━━ GIVEN RECORDS
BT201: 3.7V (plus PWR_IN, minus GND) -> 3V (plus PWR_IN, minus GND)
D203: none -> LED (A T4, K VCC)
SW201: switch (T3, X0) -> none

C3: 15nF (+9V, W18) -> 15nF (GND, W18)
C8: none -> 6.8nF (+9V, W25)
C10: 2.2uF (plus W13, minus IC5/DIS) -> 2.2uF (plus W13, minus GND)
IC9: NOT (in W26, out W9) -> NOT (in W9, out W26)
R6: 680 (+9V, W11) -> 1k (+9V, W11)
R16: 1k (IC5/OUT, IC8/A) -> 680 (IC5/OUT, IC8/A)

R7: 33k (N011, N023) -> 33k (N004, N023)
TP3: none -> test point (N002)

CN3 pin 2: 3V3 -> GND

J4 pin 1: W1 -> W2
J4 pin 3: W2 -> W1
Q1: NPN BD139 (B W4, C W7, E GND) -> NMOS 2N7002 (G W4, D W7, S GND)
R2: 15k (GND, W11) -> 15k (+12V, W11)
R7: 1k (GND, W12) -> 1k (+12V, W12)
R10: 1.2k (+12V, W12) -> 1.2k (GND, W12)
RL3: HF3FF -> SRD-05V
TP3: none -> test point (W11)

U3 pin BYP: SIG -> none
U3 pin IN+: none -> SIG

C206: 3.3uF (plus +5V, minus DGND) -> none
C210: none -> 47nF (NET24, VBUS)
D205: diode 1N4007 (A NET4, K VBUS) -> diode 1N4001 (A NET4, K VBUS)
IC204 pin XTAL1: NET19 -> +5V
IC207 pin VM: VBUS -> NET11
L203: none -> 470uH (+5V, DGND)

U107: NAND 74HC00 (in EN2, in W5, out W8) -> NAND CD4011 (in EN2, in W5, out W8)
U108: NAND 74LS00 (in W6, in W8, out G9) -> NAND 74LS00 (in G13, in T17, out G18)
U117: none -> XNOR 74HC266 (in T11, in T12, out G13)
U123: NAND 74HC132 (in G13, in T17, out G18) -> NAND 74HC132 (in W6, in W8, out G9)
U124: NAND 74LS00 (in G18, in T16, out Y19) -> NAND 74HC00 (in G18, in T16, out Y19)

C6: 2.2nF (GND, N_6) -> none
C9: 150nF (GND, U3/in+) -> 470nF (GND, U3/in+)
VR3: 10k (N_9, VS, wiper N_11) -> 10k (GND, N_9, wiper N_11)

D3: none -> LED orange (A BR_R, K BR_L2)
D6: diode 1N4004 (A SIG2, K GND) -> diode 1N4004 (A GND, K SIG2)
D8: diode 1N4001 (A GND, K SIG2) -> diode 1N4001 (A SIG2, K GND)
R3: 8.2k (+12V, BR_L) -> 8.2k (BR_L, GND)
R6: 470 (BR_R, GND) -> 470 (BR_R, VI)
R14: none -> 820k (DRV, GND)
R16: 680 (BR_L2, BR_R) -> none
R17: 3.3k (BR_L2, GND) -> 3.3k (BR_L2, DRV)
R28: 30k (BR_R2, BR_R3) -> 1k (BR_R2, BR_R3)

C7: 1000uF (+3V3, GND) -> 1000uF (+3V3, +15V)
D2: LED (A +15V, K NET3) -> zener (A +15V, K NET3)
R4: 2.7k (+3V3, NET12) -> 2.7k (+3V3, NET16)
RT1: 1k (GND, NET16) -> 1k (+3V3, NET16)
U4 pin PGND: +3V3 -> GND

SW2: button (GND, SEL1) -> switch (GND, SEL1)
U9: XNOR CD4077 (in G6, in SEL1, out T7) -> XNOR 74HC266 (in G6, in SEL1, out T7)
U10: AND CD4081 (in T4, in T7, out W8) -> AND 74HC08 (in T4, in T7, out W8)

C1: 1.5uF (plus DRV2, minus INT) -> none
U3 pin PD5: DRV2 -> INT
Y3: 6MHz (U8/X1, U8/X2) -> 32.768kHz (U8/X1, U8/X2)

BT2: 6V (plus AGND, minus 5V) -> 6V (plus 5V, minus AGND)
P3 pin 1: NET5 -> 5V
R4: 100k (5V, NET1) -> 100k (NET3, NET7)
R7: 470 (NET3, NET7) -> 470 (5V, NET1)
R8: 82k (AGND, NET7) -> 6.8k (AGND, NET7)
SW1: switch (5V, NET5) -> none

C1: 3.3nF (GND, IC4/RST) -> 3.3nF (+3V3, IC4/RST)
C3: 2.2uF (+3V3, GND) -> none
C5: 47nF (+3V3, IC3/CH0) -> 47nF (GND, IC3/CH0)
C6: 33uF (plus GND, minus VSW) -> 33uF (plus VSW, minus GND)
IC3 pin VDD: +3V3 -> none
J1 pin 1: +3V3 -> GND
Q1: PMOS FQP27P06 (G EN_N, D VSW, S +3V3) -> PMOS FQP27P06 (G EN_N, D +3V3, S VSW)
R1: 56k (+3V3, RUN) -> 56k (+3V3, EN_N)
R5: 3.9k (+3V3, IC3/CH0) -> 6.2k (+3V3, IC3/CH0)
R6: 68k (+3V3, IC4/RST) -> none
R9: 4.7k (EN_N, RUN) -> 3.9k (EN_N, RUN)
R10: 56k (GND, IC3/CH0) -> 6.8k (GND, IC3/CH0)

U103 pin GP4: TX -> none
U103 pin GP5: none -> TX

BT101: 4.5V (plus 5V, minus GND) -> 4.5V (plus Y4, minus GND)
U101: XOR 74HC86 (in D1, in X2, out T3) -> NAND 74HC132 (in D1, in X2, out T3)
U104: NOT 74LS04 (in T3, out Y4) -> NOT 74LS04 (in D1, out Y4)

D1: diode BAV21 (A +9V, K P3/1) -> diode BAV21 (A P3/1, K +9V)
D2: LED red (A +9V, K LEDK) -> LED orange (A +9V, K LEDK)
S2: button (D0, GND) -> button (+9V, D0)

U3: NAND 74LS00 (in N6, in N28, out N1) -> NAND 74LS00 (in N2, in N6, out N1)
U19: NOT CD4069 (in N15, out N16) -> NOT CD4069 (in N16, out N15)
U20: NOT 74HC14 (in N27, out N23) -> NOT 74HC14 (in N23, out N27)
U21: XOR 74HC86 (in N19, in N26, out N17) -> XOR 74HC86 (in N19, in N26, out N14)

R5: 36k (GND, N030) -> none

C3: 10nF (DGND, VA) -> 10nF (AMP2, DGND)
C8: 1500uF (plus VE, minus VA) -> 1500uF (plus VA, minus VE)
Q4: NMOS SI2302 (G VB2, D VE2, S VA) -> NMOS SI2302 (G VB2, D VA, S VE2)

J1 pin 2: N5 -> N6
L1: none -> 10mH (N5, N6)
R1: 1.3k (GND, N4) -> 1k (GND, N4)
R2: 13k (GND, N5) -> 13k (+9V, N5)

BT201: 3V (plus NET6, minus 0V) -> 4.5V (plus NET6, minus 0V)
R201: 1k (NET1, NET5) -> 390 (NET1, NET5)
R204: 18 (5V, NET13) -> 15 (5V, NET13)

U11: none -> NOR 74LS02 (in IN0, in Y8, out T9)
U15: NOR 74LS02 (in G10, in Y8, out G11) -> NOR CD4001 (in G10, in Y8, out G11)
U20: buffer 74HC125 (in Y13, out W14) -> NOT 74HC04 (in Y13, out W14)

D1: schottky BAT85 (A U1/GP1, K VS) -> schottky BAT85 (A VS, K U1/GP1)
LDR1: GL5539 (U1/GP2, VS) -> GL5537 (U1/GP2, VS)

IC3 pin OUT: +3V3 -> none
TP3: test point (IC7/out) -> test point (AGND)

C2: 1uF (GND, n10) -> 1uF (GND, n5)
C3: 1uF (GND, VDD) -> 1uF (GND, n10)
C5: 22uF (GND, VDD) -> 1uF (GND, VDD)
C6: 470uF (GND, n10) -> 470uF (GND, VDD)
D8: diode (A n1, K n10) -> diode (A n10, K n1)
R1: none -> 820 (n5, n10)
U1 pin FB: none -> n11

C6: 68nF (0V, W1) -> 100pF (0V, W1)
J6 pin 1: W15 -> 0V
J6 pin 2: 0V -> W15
━━━━
> **WHAT THIS TASK INVOLVES**
For every line above that has "VBUS" in it, copy the line.

> **WRITTEN REPLY**
C210: none -> 47nF (NET24, VBUS)
D205: diode 1N4007 (A NET4, K VBUS) -> diode 1N4001 (A NET4, K VBUS)
IC207 pin VM: VBUS -> NET11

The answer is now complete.